▶ _WHAT YOU HAVE TO DO_: Repeat back the entries that follow, keeping every word as it is.

[[ MATERIAL FOR THE TASK open ]]

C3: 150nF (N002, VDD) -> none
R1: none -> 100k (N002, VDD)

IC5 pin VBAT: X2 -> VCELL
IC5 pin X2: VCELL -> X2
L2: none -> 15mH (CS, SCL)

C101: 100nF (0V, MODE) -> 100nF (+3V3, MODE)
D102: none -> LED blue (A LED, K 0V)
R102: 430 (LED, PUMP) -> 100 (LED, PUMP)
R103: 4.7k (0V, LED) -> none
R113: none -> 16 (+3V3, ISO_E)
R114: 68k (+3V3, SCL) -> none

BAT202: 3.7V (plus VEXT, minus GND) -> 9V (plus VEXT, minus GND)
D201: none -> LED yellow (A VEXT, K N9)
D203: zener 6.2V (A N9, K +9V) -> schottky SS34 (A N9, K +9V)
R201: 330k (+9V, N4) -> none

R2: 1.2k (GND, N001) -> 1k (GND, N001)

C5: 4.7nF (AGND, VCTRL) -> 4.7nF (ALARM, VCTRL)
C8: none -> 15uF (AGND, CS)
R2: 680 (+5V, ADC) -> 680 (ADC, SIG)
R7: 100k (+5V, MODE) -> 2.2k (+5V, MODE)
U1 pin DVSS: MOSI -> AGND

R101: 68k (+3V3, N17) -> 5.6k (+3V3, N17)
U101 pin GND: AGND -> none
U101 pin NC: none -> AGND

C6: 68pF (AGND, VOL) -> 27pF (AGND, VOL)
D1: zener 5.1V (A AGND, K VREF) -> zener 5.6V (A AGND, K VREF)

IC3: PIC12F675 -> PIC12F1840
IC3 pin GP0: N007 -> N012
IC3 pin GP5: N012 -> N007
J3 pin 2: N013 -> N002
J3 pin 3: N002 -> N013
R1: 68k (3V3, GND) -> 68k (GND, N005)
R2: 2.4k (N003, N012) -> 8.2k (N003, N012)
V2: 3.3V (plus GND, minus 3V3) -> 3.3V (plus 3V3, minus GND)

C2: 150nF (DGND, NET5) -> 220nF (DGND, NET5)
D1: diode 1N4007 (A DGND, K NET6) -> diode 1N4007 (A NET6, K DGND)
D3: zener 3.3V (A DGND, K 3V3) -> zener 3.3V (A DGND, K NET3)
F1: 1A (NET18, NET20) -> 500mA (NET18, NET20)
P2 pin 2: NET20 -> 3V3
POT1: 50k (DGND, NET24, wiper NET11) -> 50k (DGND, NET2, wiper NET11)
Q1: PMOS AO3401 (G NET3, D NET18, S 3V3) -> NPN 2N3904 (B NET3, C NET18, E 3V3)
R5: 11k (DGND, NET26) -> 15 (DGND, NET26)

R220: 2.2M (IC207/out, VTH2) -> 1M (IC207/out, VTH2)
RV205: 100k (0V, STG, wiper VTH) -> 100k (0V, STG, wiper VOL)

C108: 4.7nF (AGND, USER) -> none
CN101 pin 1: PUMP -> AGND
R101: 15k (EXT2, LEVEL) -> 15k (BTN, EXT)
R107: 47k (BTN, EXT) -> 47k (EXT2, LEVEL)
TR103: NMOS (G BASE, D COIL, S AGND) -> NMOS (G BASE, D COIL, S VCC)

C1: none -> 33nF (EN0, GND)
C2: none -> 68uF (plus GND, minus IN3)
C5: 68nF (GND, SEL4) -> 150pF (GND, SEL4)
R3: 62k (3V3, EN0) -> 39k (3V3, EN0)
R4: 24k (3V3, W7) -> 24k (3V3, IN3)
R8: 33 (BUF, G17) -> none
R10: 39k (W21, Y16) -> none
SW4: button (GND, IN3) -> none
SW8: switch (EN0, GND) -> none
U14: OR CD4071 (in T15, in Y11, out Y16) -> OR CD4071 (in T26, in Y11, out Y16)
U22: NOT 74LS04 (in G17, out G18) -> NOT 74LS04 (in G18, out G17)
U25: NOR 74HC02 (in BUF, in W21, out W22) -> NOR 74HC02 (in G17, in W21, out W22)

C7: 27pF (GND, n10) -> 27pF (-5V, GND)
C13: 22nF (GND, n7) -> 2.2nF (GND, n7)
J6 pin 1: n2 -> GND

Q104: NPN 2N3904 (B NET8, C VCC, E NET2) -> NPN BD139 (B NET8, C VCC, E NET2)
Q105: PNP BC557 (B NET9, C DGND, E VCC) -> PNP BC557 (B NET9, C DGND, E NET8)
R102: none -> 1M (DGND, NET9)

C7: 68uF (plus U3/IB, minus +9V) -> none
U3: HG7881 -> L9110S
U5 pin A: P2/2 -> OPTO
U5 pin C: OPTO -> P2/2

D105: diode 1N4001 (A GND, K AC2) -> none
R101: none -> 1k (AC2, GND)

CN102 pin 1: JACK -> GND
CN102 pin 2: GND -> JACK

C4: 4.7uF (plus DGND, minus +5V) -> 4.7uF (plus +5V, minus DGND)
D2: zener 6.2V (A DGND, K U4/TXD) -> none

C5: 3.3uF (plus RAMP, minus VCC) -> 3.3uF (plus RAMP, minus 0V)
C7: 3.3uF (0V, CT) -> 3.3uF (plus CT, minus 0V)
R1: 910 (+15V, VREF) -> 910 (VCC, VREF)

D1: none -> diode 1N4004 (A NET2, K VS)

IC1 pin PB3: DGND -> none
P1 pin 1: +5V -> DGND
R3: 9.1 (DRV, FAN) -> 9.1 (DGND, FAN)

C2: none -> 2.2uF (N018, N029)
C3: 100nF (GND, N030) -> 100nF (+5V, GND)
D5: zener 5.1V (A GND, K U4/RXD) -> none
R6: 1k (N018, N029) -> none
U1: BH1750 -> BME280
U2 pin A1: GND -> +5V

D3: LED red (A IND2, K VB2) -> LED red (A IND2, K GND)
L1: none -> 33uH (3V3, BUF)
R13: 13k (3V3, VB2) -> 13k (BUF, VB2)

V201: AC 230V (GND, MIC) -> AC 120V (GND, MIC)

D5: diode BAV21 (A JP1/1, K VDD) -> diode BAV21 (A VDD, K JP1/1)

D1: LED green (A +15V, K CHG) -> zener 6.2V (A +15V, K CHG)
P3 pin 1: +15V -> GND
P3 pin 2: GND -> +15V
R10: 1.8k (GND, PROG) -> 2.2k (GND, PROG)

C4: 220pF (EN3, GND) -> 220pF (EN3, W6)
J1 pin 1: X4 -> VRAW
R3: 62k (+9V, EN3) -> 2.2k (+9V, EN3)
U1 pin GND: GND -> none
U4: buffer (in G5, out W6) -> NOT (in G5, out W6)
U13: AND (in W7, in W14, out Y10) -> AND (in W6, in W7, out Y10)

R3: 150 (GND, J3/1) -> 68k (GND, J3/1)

[[ MATERIAL FOR THE TASK closed ]]

▶ _WRITTEN RESPONSE_:
C3: 150nF (N002, VDD) -> none
R1: none -> 100k (N002, VDD)

IC5 pin VBAT: X2 -> VCELL
IC5 pin X2: VCELL -> X2
L2: none -> 15mH (CS, SCL)

C101: 100nF (0V, MODE) -> 100nF (+3V3, MODE)
D102: none -> LED blue (A LED, K 0V)
R102: 430 (LED, PUMP) -> 100 (LED, PUMP)
R103: 4.7k (0V, LED) -> none
R113: none -> 16 (+3V3, ISO_E)
R114: 68k (+3V3, SCL) -> none

BAT202: 3.7V (plus VEXT, minus GND) -> 9V (plus VEXT, minus GND)
D201: none -> LED yellow (A VEXT, K N9)
D203: zener 6.2V (A N9, K +9V) -> schottky SS34 (A N9, K +9V)
R201: 330k (+9V, N4) -> none

R2: 1.2k (GND, N001) -> 1k (GND, N001)

C5: 4.7nF (AGND, VCTRL) -> 4.7nF (ALARM, VCTRL)
C8: none -> 15uF (AGND, CS)
R2: 680 (+5V, ADC) -> 680 (ADC, SIG)
R7: 100k (+5V, MODE) -> 2.2k (+5V, MODE)
U1 pin DVSS: MOSI -> AGND

R101: 68k (+3V3, N17) -> 5.6k (+3V3, N17)
U101 pin GND: AGND -> none
U101 pin NC: none -> AGND

C6: 68pF (AGND, VOL) -> 27pF (AGND, VOL)
D1: zener 5.1V (A AGND, K VREF) -> zener 5.6V (A AGND, K VREF)

IC3: PIC12F675 -> PIC12F1840
IC3 pin GP0: N007 -> N012
IC3 pin GP5: N012 -> N007
J3 pin 2: N013 -> N002
J3 pin 3: N002 -> N013
R1: 68k (3V3, GND) -> 68k (GND, N005)
R2: 2.4k (N003, N012) -> 8.2k (N003, N012)
V2: 3.3V (plus GND, minus 3V3) -> 3.3V (plus 3V3, minus GND)

C2: 150nF (DGND, NET5) -> 220nF (DGND, NET5)
D1: diode 1N4007 (A DGND, K NET6) -> diode 1N4007 (A NET6, K DGND)
D3: zener 3.3V (A DGND, K 3V3) -> zener 3.3V (A DGND, K NET3)
F1: 1A (NET18, NET20) -> 500mA (NET18, NET20)
P2 pin 2: NET20 -> 3V3
POT1: 50k (DGND, NET24, wiper NET11) -> 50k (DGND, NET2, wiper NET11)
Q1: PMOS AO3401 (G NET3, D NET18, S 3V3) -> NPN 2N3904 (B NET3, C NET18, E 3V3)
R5: 11k (DGND, NET26) -> 15 (DGND, NET26)

R220: 2.2M (IC207/out, VTH2) -> 1M (IC207/out, VTH2)
RV205: 100k (0V, STG, wiper VTH) -> 100k (0V, STG, wiper VOL)

C108: 4.7nF (AGND, USER) -> none
CN101 pin 1: PUMP -> AGND
R101: 15k (EXT2, LEVEL) -> 15k (BTN, EXT)
R107: 47k (BTN, EXT) -> 47k (EXT2, LEVEL)
TR103: NMOS (G BASE, D COIL, S AGND) -> NMOS (G BASE, D COIL, S VCC)

C1: none -> 33nF (EN0, GND)
C2: none -> 68uF (plus GND, minus IN3)
C5: 68nF (GND, SEL4) -> 150pF (GND, SEL4)
R3: 62k (3V3, EN0) -> 39k (3V3, EN0)
R4: 24k (3V3, W7) -> 24k (3V3, IN3)
R8: 33 (BUF, G17) -> none
R10: 39k (W21, Y16) -> none
SW4: button (GND, IN3) -> none
SW8: switch (EN0, GND) -> none
U14: OR CD4071 (in T15, in Y11, out Y16) -> OR CD4071 (in T26, in Y11, out Y16)
U22: NOT 74LS04 (in G17, out G18) -> NOT 74LS04 (in G18, out G17)
U25: NOR 74HC02 (in BUF, in W21, out W22) -> NOR 74HC02 (in G17, in W21, out W22)

C7: 27pF (GND, n10) -> 27pF (-5V, GND)
C13: 22nF (GND, n7) -> 2.2nF (GND, n7)
J6 pin 1: n2 -> GND

Q104: NPN 2N3904 (B NET8, C VCC, E NET2) -> NPN BD139 (B NET8, C VCC, E NET2)
Q105: PNP BC557 (B NET9, C DGND, E VCC) -> PNP BC557 (B NET9, C DGND, E NET8)
R102: none -> 1M (DGND, NET9)

C7: 68uF (plus U3/IB, minus +9V) -> none
U3: HG7881 -> L9110S
U5 pin A: P2/2 -> OPTO
U5 pin C: OPTO -> P2/2

D105: diode 1N4001 (A GND, K AC2) -> none
R101: none -> 1k (AC2, GND)

CN102 pin 1: JACK -> GND
CN102 pin 2: GND -> JACK

C4: 4.7uF (plus DGND, minus +5V) -> 4.7uF (plus +5V, minus DGND)
D2: zener 6.2V (A DGND, K U4/TXD) -> none

C5: 3.3uF (plus RAMP, minus VCC) -> 3.3uF (plus RAMP, minus 0V)
C7: 3.3uF (0V, CT) -> 3.3uF (plus CT, minus 0V)
R1: 910 (+15V, VREF) -> 910 (VCC, VREF)

D1: none -> diode 1N4004 (A NET2, K VS)

IC1 pin PB3: DGND -> none
P1 pin 1: +5V -> DGND
R3: 9.1 (DRV, FAN) -> 9.1 (DGND, FAN)

C2: none -> 2.2uF (N018, N029)
C3: 100nF (GND, N030) -> 100nF (+5V, GND)
D5: zener 5.1V (A GND, K U4/RXD) -> none
R6: 1k (N018, N029) -> none
U1: BH1750 -> BME280
U2 pin A1: GND -> +5V

D3: LED red (A IND2, K VB2) -> LED red (A IND2, K GND)
L1: none -> 33uH (3V3, BUF)
R13: 13k (3V3, VB2) -> 13k (BUF, VB2)

V201: AC 230V (GND, MIC) -> AC 120V (GND, MIC)

D5: diode BAV21 (A JP1/1, K VDD) -> diode BAV21 (A VDD, K JP1/1)

D1: LED green (A +15V, K CHG) -> zener 6.2V (A +15V, K CHG)
P3 pin 1: +15V -> GND
P3 pin 2: GND -> +15V
R10: 1.8k (GND, PROG) -> 2.2k (GND, PROG)

C4: 220pF (EN3, GND) -> 220pF (EN3, W6)
J1 pin 1: X4 -> VRAW
R3: 62k (+9V, EN3) -> 2.2k (+9V, EN3)
U1 pin GND: GND -> none
U4: buffer (in G5, out W6) -> NOT (in G5, out W6)
U13: AND (in W7, in W14, out Y10) -> AND (in W6, in W7, out Y10)

R3: 150 (GND, J3/1) -> 68k (GND, J3/1)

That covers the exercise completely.